Could you return, unchanged, the records from the line with "The height and width of the screenshot is (540, 960). I" up to and including the line with "Find the location of a particular element. The"?

> [RECORD EXTRACTS]:
※
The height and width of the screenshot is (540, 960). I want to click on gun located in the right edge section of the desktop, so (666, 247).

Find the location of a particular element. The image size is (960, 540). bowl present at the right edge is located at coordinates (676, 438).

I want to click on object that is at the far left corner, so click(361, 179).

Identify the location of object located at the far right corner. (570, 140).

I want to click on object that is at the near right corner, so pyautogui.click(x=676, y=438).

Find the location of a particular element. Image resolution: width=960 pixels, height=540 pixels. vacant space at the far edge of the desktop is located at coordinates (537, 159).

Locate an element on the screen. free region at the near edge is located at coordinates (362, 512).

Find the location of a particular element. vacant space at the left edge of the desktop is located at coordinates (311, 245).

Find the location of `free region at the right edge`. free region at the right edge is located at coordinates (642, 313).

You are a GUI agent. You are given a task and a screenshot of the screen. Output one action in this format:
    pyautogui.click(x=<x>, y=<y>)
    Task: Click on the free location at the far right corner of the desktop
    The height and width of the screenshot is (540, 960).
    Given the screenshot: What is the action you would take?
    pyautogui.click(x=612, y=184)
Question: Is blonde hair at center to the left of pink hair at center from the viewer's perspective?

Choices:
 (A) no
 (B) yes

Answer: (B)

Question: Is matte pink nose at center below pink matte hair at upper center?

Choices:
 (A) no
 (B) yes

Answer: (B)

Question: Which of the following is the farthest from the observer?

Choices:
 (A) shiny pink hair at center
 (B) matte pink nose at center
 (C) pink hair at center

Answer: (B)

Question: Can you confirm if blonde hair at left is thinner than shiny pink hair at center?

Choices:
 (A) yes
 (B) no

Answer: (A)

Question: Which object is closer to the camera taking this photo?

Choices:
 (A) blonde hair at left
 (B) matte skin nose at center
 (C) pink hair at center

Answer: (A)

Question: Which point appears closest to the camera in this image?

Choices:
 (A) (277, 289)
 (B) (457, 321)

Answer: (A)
※
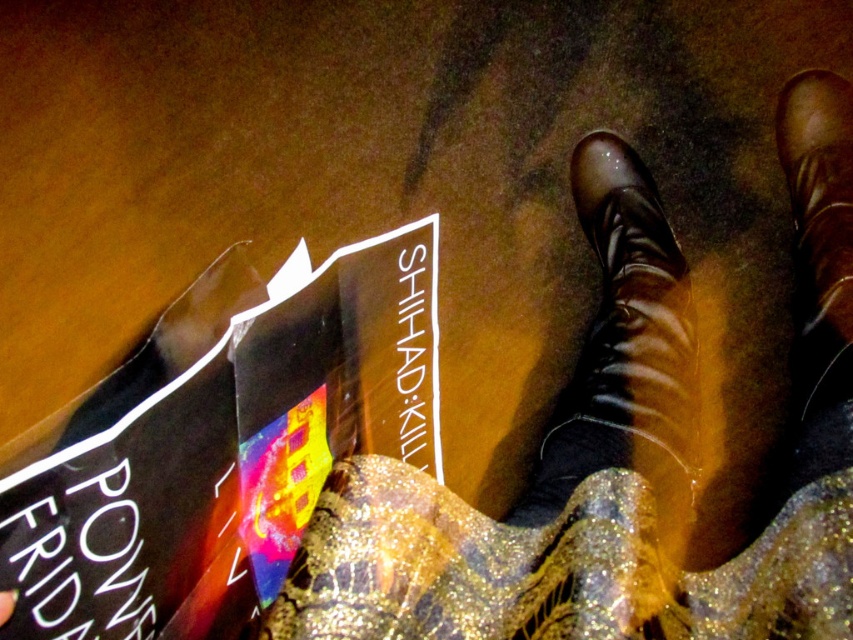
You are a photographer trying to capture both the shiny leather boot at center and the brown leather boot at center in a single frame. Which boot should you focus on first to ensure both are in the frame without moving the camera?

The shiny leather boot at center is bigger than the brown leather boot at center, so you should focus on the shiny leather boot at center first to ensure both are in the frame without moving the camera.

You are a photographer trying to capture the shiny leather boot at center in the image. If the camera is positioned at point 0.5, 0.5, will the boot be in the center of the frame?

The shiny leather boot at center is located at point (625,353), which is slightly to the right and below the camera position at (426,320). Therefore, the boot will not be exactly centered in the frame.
※
> [COMPLETE OUTPUT]:
The height and width of the screenshot is (540, 960). I want to click on gun located in the right edge section of the desktop, so (666, 247).

Find the location of a particular element. The image size is (960, 540). bowl present at the right edge is located at coordinates (676, 438).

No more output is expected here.